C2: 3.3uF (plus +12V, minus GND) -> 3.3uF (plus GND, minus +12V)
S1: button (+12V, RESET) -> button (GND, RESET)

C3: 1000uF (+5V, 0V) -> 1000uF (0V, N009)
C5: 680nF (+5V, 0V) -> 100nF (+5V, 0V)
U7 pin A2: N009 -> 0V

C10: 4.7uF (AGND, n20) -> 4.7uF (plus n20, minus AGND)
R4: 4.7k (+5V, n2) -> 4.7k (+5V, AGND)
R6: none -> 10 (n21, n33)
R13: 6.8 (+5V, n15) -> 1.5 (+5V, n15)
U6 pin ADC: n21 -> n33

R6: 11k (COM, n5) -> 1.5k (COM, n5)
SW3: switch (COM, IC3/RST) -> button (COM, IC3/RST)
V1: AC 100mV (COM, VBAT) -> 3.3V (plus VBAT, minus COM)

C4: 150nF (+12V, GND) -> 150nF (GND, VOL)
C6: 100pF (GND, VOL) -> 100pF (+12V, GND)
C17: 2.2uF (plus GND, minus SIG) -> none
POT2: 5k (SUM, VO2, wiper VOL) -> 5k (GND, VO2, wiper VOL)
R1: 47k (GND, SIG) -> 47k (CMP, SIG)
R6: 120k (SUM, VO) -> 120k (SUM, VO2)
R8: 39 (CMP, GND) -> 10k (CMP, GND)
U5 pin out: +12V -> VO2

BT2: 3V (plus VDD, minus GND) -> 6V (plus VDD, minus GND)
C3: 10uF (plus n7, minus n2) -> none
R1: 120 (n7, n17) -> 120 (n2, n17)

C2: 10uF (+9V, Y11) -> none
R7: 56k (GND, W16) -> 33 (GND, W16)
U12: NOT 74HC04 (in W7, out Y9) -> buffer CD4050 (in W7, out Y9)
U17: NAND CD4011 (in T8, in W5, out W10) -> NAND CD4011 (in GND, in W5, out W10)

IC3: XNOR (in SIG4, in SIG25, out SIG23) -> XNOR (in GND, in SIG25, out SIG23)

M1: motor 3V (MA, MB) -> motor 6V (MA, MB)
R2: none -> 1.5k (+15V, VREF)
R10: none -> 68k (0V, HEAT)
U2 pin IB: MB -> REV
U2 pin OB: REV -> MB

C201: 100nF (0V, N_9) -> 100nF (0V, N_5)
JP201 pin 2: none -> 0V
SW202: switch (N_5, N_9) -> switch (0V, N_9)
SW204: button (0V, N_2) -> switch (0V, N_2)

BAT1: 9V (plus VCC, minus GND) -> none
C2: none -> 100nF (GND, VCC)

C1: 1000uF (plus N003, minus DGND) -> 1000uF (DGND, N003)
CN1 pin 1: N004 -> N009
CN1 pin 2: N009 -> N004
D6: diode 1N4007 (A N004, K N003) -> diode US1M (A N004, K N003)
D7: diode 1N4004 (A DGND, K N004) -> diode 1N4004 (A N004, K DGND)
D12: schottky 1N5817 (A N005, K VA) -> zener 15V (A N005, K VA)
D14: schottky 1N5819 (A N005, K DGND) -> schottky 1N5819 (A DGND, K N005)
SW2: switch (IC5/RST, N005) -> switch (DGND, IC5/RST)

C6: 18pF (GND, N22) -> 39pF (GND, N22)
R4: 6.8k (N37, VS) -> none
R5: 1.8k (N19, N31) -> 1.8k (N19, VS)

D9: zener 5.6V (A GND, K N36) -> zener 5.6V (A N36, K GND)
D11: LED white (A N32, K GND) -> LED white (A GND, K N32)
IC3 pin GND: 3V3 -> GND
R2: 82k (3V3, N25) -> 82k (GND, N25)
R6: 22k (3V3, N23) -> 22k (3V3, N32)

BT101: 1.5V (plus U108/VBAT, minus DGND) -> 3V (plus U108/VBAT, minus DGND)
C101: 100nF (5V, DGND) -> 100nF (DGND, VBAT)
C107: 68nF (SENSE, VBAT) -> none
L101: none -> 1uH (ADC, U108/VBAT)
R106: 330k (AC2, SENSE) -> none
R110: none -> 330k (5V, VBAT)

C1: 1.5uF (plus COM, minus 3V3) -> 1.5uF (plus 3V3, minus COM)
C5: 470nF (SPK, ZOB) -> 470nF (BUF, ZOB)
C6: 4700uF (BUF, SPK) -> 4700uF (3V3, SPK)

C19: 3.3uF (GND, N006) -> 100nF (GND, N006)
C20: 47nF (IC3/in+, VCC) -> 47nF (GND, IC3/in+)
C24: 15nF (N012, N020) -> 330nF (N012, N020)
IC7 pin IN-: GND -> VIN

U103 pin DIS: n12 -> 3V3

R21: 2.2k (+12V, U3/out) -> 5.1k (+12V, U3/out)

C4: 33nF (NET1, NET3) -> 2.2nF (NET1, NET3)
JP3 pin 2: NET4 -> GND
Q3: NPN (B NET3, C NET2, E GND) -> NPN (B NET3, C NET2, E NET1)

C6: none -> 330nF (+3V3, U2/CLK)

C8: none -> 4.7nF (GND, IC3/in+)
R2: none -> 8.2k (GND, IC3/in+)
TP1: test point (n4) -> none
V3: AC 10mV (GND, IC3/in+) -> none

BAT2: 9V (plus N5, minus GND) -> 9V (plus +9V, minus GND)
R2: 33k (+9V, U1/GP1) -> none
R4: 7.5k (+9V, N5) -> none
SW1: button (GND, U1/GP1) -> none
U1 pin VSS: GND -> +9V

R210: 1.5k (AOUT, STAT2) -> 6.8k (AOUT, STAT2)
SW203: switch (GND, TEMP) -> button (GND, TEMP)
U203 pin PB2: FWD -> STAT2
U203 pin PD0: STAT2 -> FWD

-- EXERCISE INSTRUCTIONS --
Output the entries above word for word.

-- EXERCISE RESULT --
C2: 3.3uF (plus +12V, minus GND) -> 3.3uF (plus GND, minus +12V)
S1: button (+12V, RESET) -> button (GND, RESET)

C3: 1000uF (+5V, 0V) -> 1000uF (0V, N009)
C5: 680nF (+5V, 0V) -> 100nF (+5V, 0V)
U7 pin A2: N009 -> 0V

C10: 4.7uF (AGND, n20) -> 4.7uF (plus n20, minus AGND)
R4: 4.7k (+5V, n2) -> 4.7k (+5V, AGND)
R6: none -> 10 (n21, n33)
R13: 6.8 (+5V, n15) -> 1.5 (+5V, n15)
U6 pin ADC: n21 -> n33

R6: 11k (COM, n5) -> 1.5k (COM, n5)
SW3: switch (COM, IC3/RST) -> button (COM, IC3/RST)
V1: AC 100mV (COM, VBAT) -> 3.3V (plus VBAT, minus COM)

C4: 150nF (+12V, GND) -> 150nF (GND, VOL)
C6: 100pF (GND, VOL) -> 100pF (+12V, GND)
C17: 2.2uF (plus GND, minus SIG) -> none
POT2: 5k (SUM, VO2, wiper VOL) -> 5k (GND, VO2, wiper VOL)
R1: 47k (GND, SIG) -> 47k (CMP, SIG)
R6: 120k (SUM, VO) -> 120k (SUM, VO2)
R8: 39 (CMP, GND) -> 10k (CMP, GND)
U5 pin out: +12V -> VO2

BT2: 3V (plus VDD, minus GND) -> 6V (plus VDD, minus GND)
C3: 10uF (plus n7, minus n2) -> none
R1: 120 (n7, n17) -> 120 (n2, n17)

C2: 10uF (+9V, Y11) -> none
R7: 56k (GND, W16) -> 33 (GND, W16)
U12: NOT 74HC04 (in W7, out Y9) -> buffer CD4050 (in W7, out Y9)
U17: NAND CD4011 (in T8, in W5, out W10) -> NAND CD4011 (in GND, in W5, out W10)

IC3: XNOR (in SIG4, in SIG25, out SIG23) -> XNOR (in GND, in SIG25, out SIG23)

M1: motor 3V (MA, MB) -> motor 6V (MA, MB)
R2: none -> 1.5k (+15V, VREF)
R10: none -> 68k (0V, HEAT)
U2 pin IB: MB -> REV
U2 pin OB: REV -> MB

C201: 100nF (0V, N_9) -> 100nF (0V, N_5)
JP201 pin 2: none -> 0V
SW202: switch (N_5, N_9) -> switch (0V, N_9)
SW204: button (0V, N_2) -> switch (0V, N_2)

BAT1: 9V (plus VCC, minus GND) -> none
C2: none -> 100nF (GND, VCC)

C1: 1000uF (plus N003, minus DGND) -> 1000uF (DGND, N003)
CN1 pin 1: N004 -> N009
CN1 pin 2: N009 -> N004
D6: diode 1N4007 (A N004, K N003) -> diode US1M (A N004, K N003)
D7: diode 1N4004 (A DGND, K N004) -> diode 1N4004 (A N004, K DGND)
D12: schottky 1N5817 (A N005, K VA) -> zener 15V (A N005, K VA)
D14: schottky 1N5819 (A N005, K DGND) -> schottky 1N5819 (A DGND, K N005)
SW2: switch (IC5/RST, N005) -> switch (DGND, IC5/RST)

C6: 18pF (GND, N22) -> 39pF (GND, N22)
R4: 6.8k (N37, VS) -> none
R5: 1.8k (N19, N31) -> 1.8k (N19, VS)

D9: zener 5.6V (A GND, K N36) -> zener 5.6V (A N36, K GND)
D11: LED white (A N32, K GND) -> LED white (A GND, K N32)
IC3 pin GND: 3V3 -> GND
R2: 82k (3V3, N25) -> 82k (GND, N25)
R6: 22k (3V3, N23) -> 22k (3V3, N32)

BT101: 1.5V (plus U108/VBAT, minus DGND) -> 3V (plus U108/VBAT, minus DGND)
C101: 100nF (5V, DGND) -> 100nF (DGND, VBAT)
C107: 68nF (SENSE, VBAT) -> none
L101: none -> 1uH (ADC, U108/VBAT)
R106: 330k (AC2, SENSE) -> none
R110: none -> 330k (5V, VBAT)

C1: 1.5uF (plus COM, minus 3V3) -> 1.5uF (plus 3V3, minus COM)
C5: 470nF (SPK, ZOB) -> 470nF (BUF, ZOB)
C6: 4700uF (BUF, SPK) -> 4700uF (3V3, SPK)

C19: 3.3uF (GND, N006) -> 100nF (GND, N006)
C20: 47nF (IC3/in+, VCC) -> 47nF (GND, IC3/in+)
C24: 15nF (N012, N020) -> 330nF (N012, N020)
IC7 pin IN-: GND -> VIN

U103 pin DIS: n12 -> 3V3

R21: 2.2k (+12V, U3/out) -> 5.1k (+12V, U3/out)

C4: 33nF (NET1, NET3) -> 2.2nF (NET1, NET3)
JP3 pin 2: NET4 -> GND
Q3: NPN (B NET3, C NET2, E GND) -> NPN (B NET3, C NET2, E NET1)

C6: none -> 330nF (+3V3, U2/CLK)

C8: none -> 4.7nF (GND, IC3/in+)
R2: none -> 8.2k (GND, IC3/in+)
TP1: test point (n4) -> none
V3: AC 10mV (GND, IC3/in+) -> none

BAT2: 9V (plus N5, minus GND) -> 9V (plus +9V, minus GND)
R2: 33k (+9V, U1/GP1) -> none
R4: 7.5k (+9V, N5) -> none
SW1: button (GND, U1/GP1) -> none
U1 pin VSS: GND -> +9V

R210: 1.5k (AOUT, STAT2) -> 6.8k (AOUT, STAT2)
SW203: switch (GND, TEMP) -> button (GND, TEMP)
U203 pin PB2: FWD -> STAT2
U203 pin PD0: STAT2 -> FWD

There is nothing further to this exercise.